**TASK TO COMPLETE**
If a line below contains the string "counterclockwise", return that line.

**DATASET**
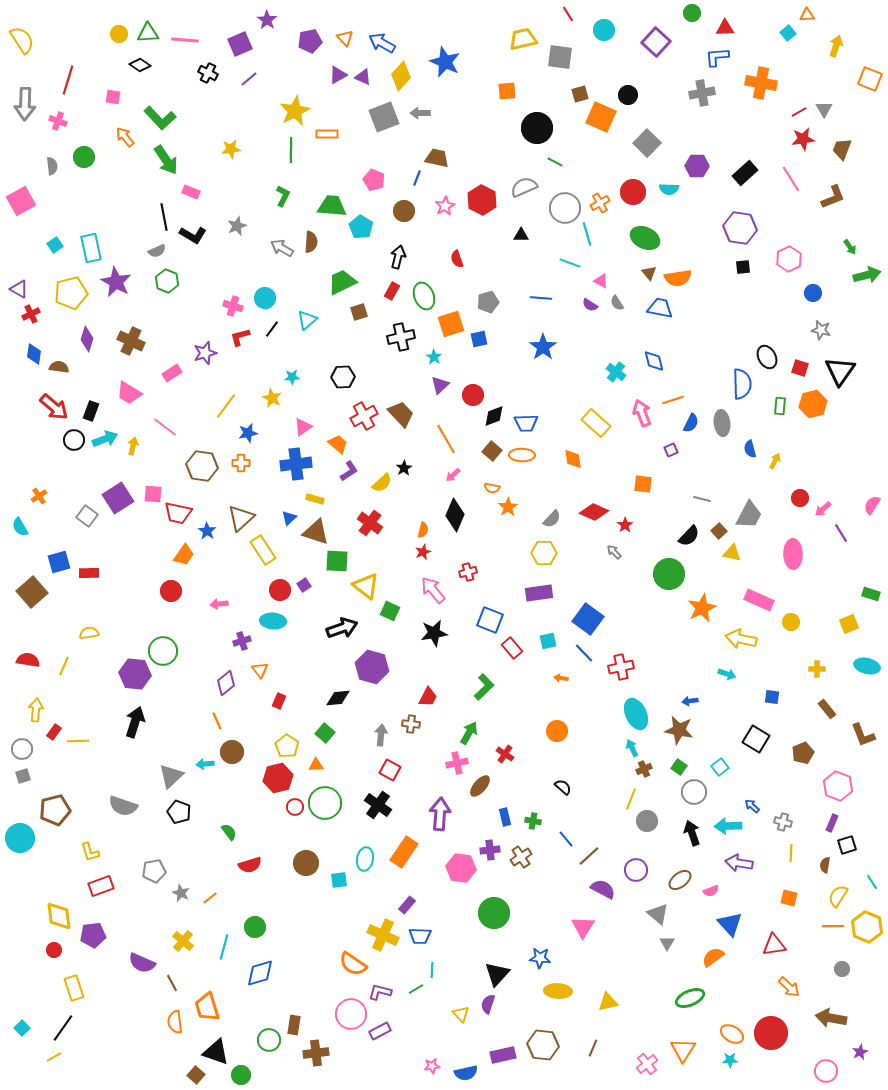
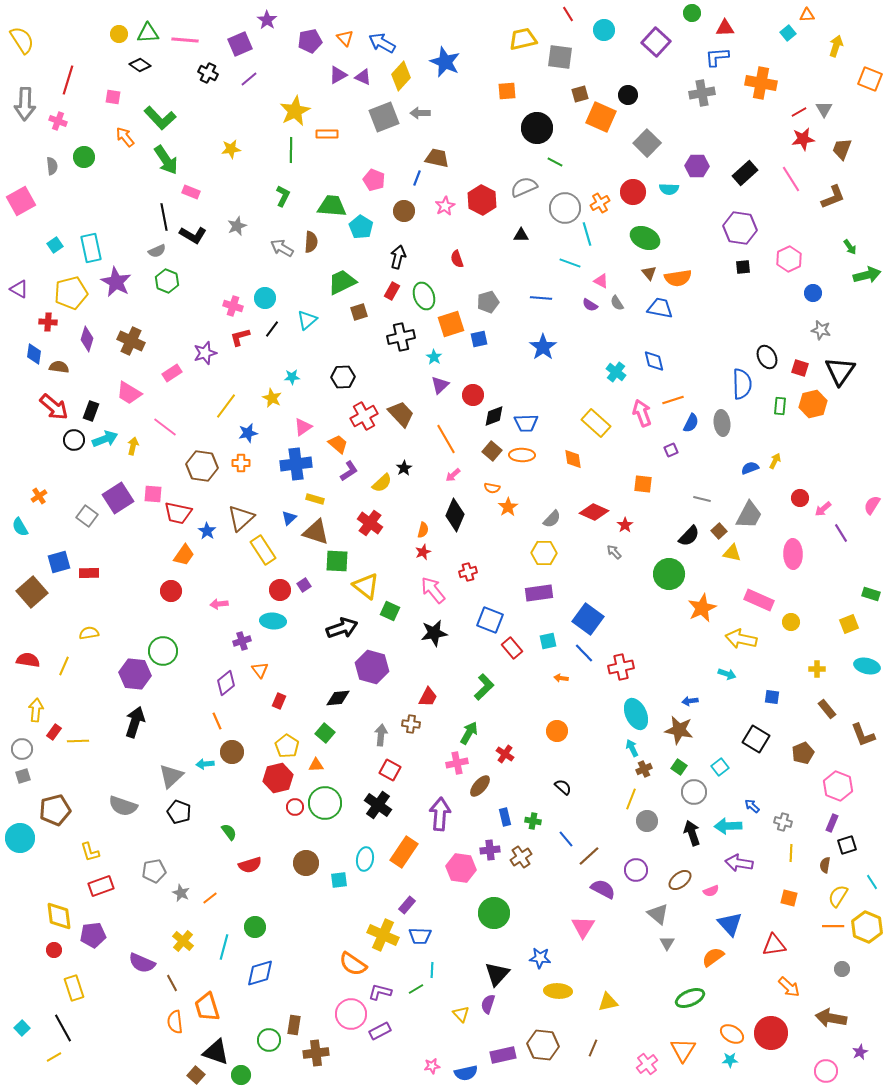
red cross at (31, 314): moved 17 px right, 8 px down; rotated 30 degrees clockwise
blue semicircle at (750, 449): moved 19 px down; rotated 84 degrees clockwise
black line at (63, 1028): rotated 64 degrees counterclockwise
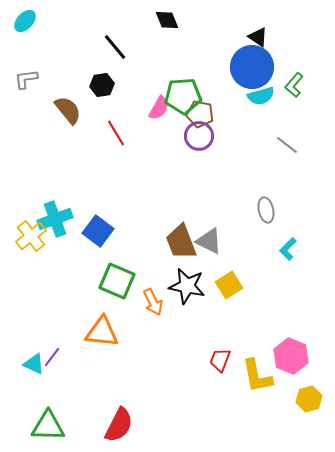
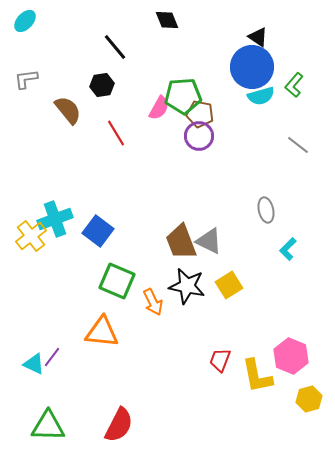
gray line: moved 11 px right
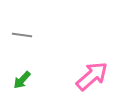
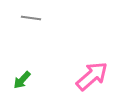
gray line: moved 9 px right, 17 px up
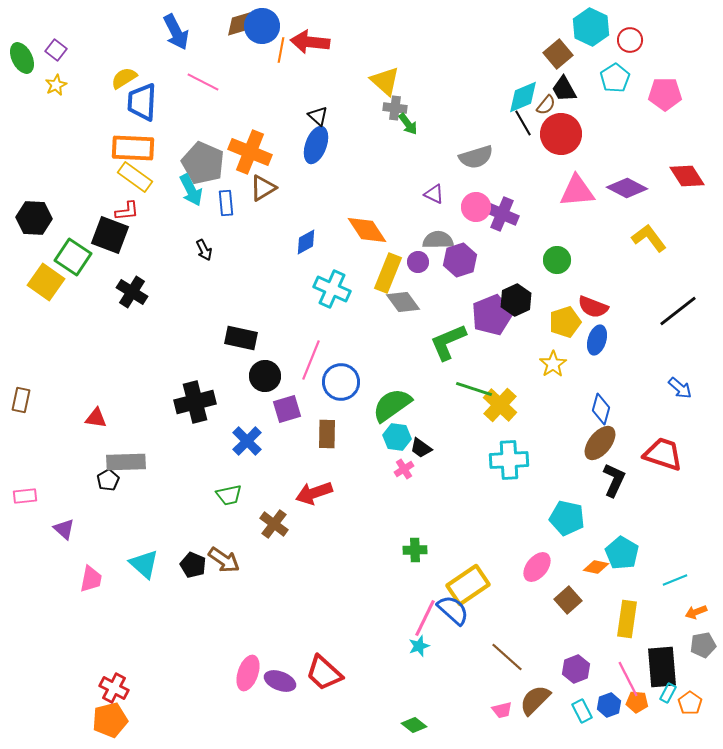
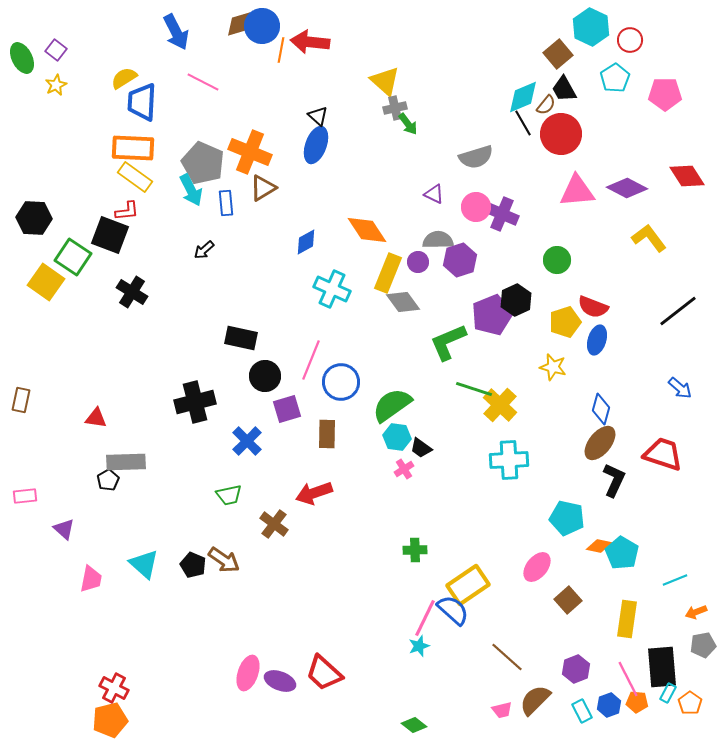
gray cross at (395, 108): rotated 20 degrees counterclockwise
black arrow at (204, 250): rotated 75 degrees clockwise
yellow star at (553, 364): moved 3 px down; rotated 24 degrees counterclockwise
orange diamond at (596, 567): moved 3 px right, 21 px up
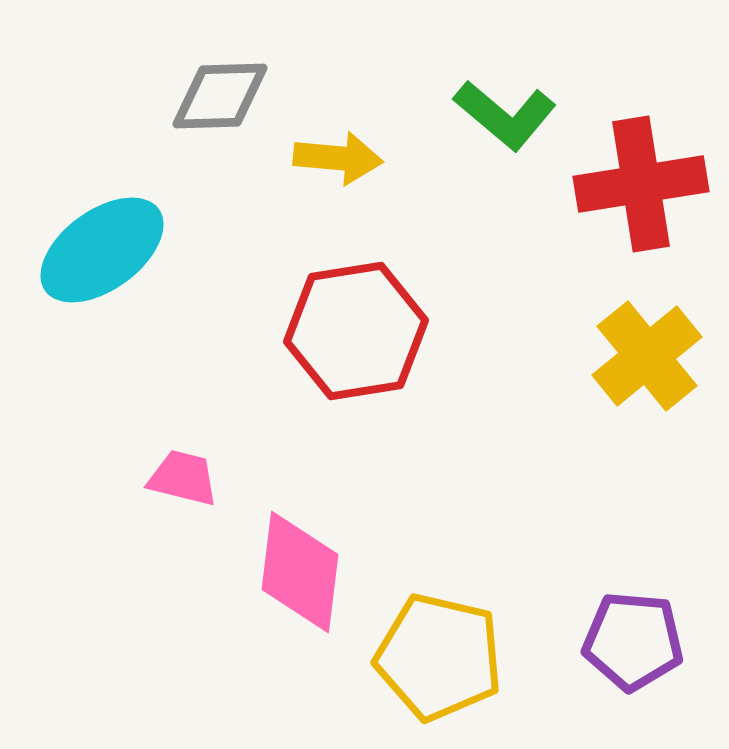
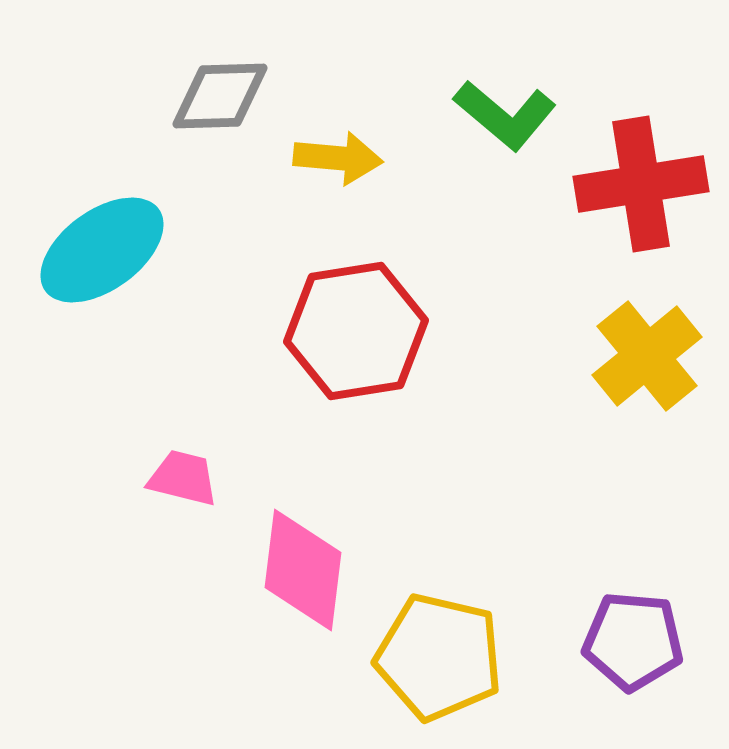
pink diamond: moved 3 px right, 2 px up
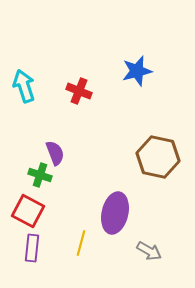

**COMPLETED EXERCISE**
black line at (63, 1028): rotated 64 degrees counterclockwise
gray cross at (395, 108): rotated 20 degrees counterclockwise
yellow star at (553, 364): moved 3 px down; rotated 24 degrees counterclockwise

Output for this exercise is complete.